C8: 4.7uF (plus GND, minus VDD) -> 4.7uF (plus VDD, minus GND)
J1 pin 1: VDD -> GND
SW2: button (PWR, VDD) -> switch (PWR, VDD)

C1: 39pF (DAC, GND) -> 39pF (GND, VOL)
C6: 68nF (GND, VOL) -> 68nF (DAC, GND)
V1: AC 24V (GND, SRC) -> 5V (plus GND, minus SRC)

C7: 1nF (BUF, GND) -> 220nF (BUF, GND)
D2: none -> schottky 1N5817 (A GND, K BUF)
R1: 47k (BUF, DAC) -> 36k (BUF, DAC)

....

> WHAT TO DO: The response must contain exactly the lines from the one with "C1: 39pF (DAC, GND) -> 39pF (GND, VOL)" through the last line of the material above, both ends included, and no others.

> TASK SOLUTION:
C1: 39pF (DAC, GND) -> 39pF (GND, VOL)
C6: 68nF (GND, VOL) -> 68nF (DAC, GND)
V1: AC 24V (GND, SRC) -> 5V (plus GND, minus SRC)

C7: 1nF (BUF, GND) -> 220nF (BUF, GND)
D2: none -> schottky 1N5817 (A GND, K BUF)
R1: 47k (BUF, DAC) -> 36k (BUF, DAC)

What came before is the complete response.